▶ _Assignment_
From first line to last, copy the listing exactly and omit its pictures.

▶ _Given material_

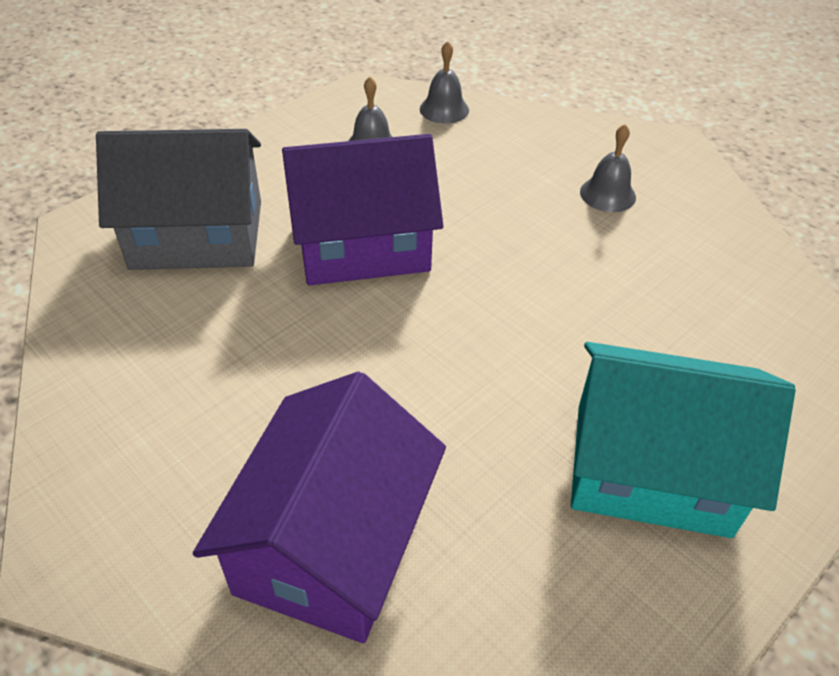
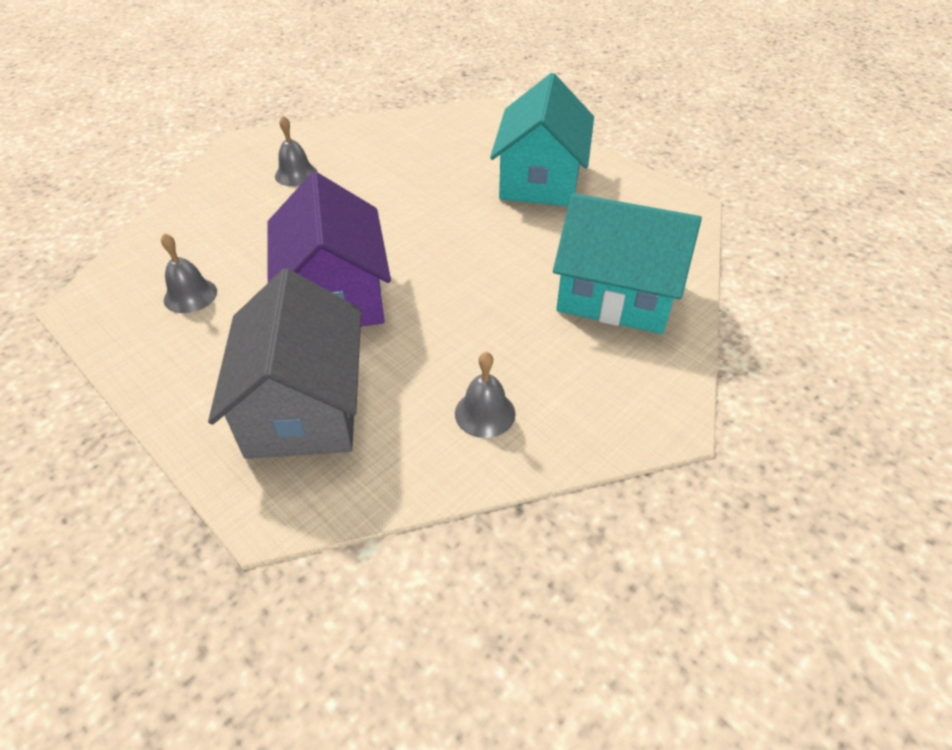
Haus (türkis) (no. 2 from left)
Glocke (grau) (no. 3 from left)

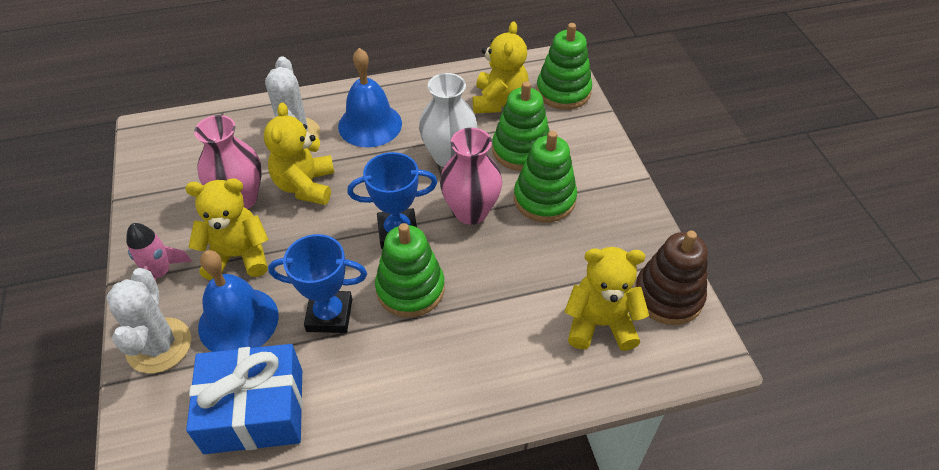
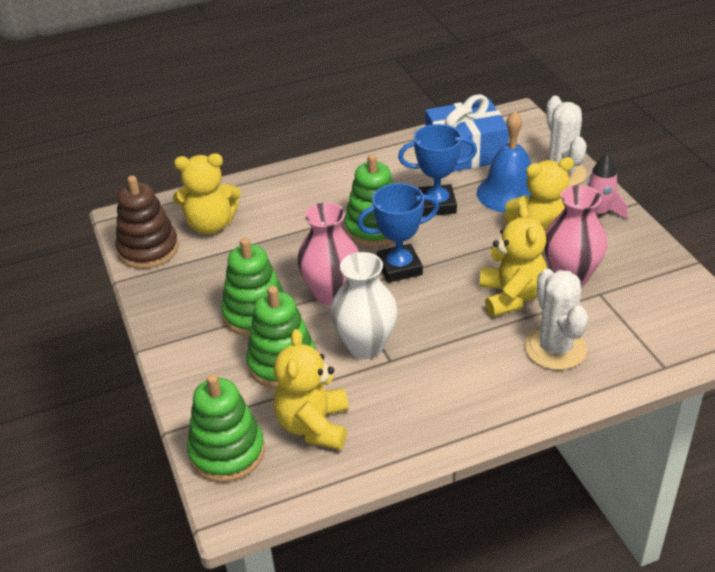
Glocke (blau) (no. 2 from left in the first image)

▶ _Exercise output_
Haus (türkis) (no. 2 from left)
Glocke (grau) (no. 3 from left)

Glocke (blau) (no. 2 from left in the first image)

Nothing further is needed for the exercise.